WORK TASK: Copy exactly the run of lines that begins at the line with "pink hexagon: (86, 80) -> (88, 62), moved" and ends at the final line of the entries.
### RECORDS SHOWN ###
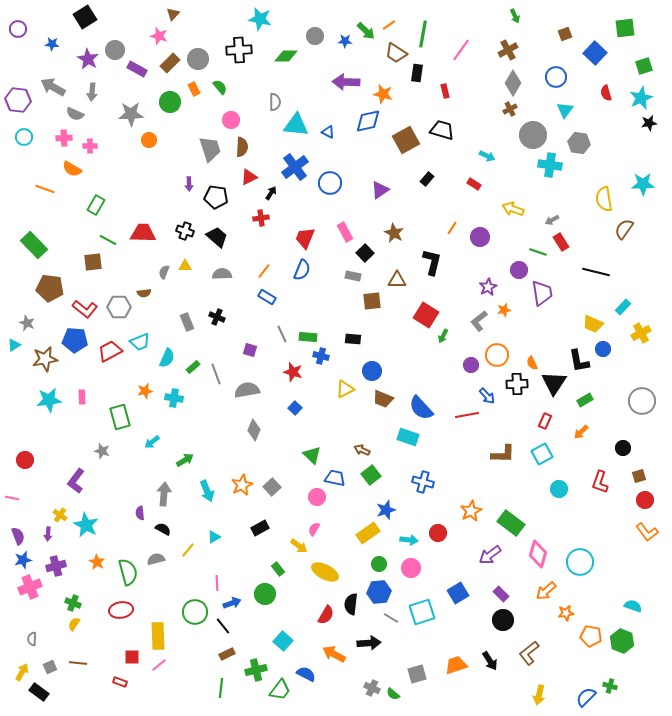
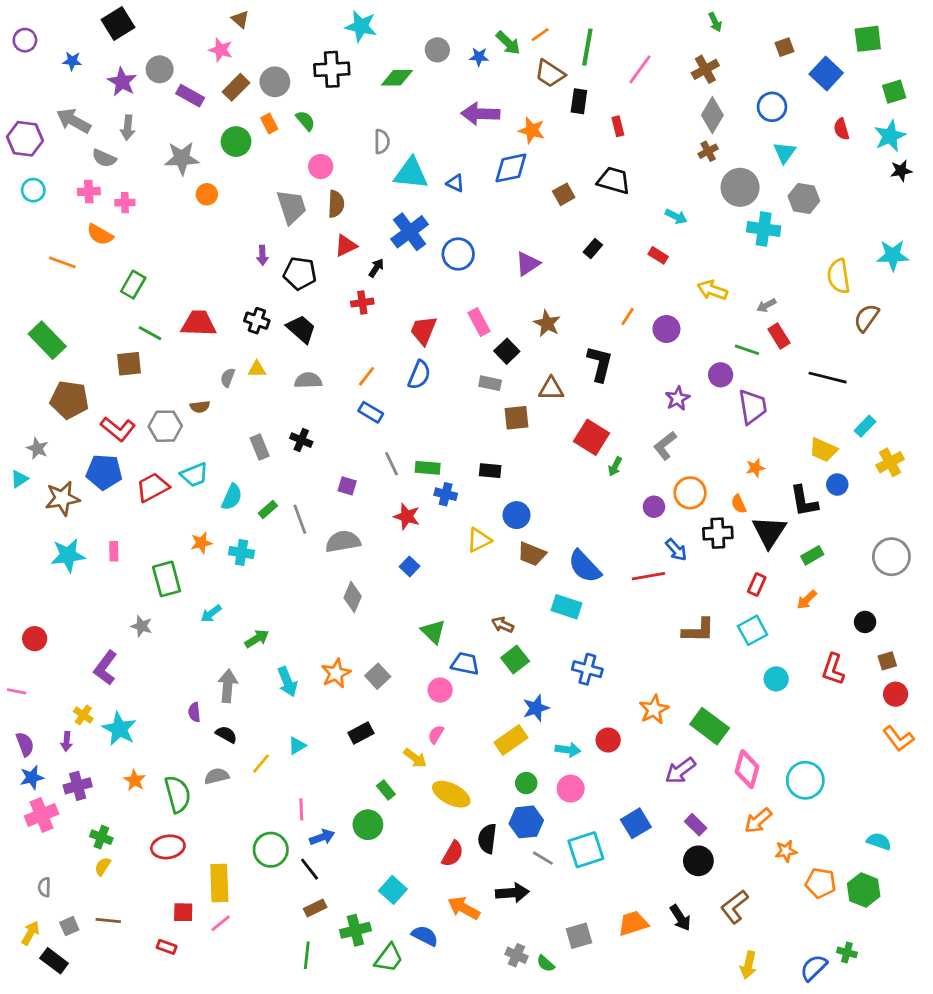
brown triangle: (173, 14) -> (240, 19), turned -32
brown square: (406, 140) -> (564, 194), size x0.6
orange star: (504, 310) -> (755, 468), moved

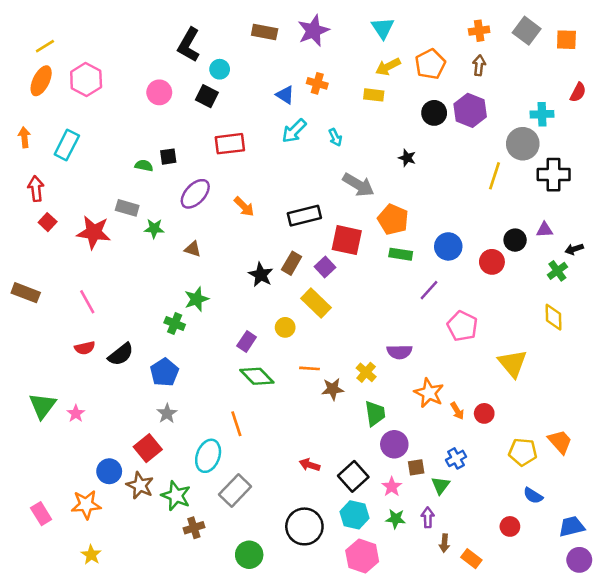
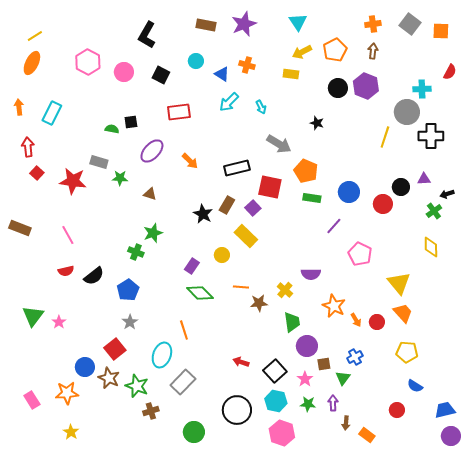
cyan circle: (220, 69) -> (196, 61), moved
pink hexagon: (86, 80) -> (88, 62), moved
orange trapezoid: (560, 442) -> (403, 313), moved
###
RESULT:
pink hexagon: (86, 80) -> (88, 62), moved
orange trapezoid: (560, 442) -> (403, 313), moved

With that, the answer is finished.